§ WORK ITEM
Only the lines that hold "none" should be in the answer, each copied from the data below.

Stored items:
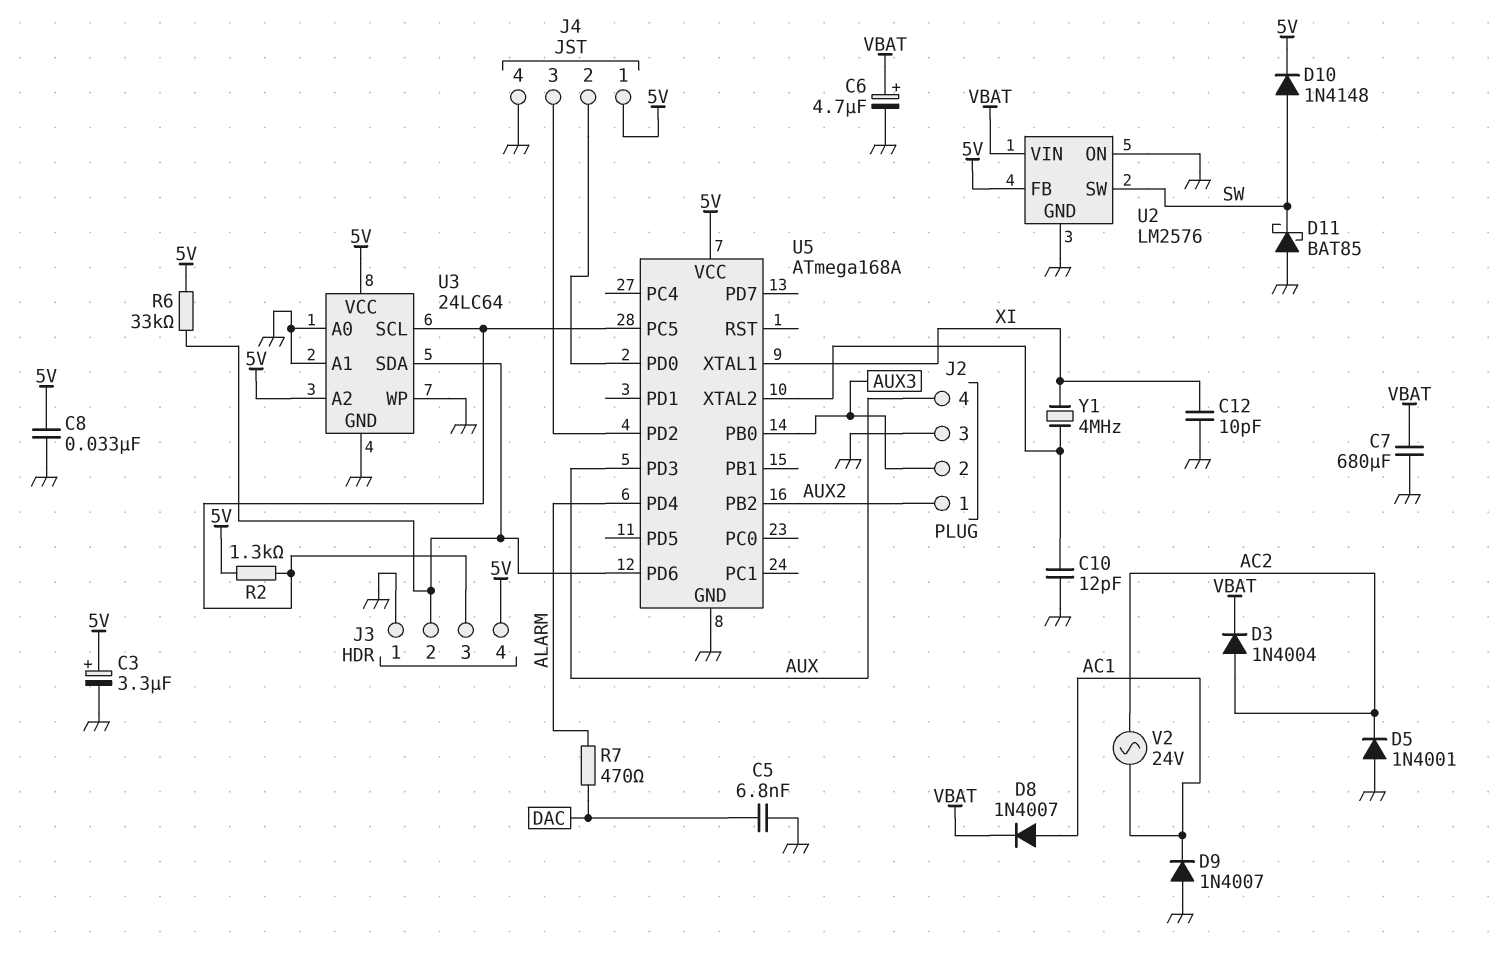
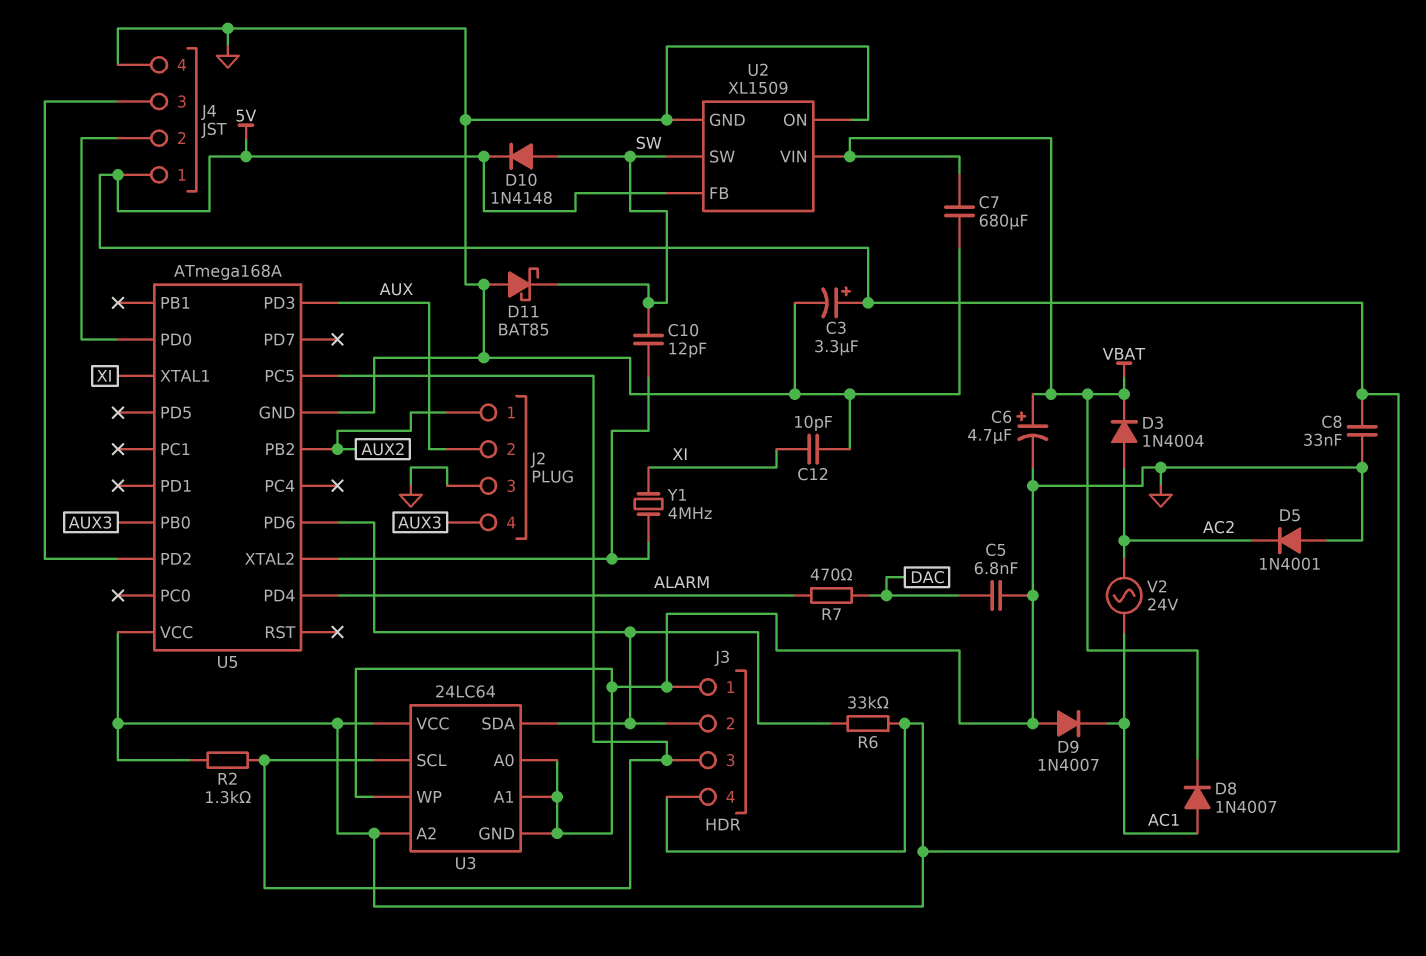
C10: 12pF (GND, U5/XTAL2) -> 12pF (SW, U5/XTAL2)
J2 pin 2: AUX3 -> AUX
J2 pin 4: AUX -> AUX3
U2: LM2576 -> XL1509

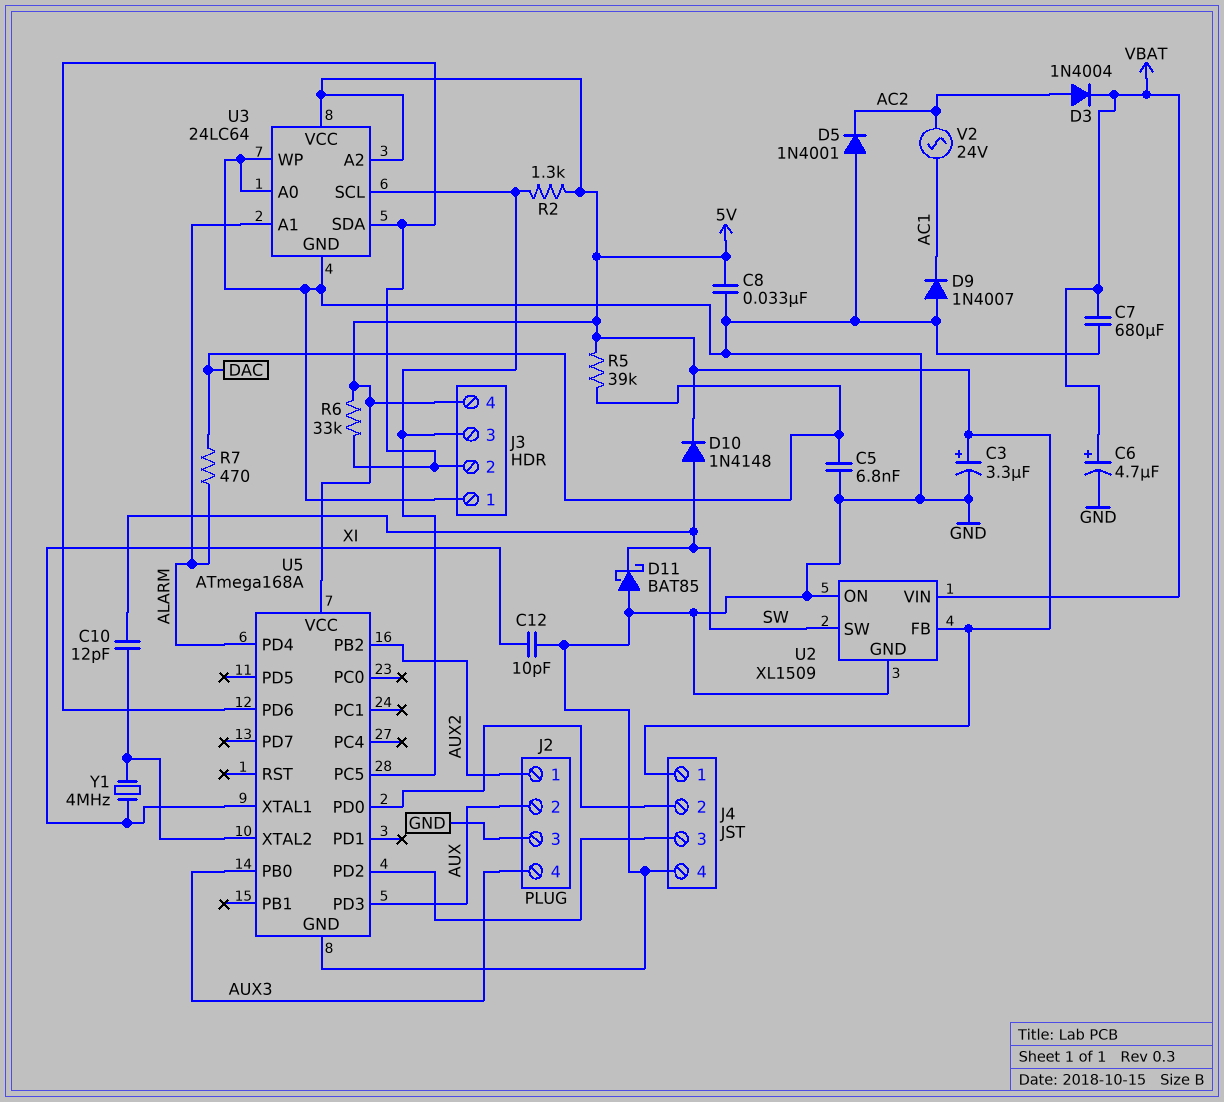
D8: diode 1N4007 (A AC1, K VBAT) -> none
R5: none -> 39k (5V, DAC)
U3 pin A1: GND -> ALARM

* * *

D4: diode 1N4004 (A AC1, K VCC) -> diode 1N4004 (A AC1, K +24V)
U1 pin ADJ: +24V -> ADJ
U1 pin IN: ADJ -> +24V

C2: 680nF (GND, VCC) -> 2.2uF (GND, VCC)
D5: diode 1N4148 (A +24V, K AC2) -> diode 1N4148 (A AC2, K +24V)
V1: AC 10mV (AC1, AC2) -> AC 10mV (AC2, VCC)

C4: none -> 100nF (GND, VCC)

§ ANSWER TO THIS EXERCISE
D8: diode 1N4007 (A AC1, K VBAT) -> none
R5: none -> 39k (5V, DAC)
C4: none -> 100nF (GND, VCC)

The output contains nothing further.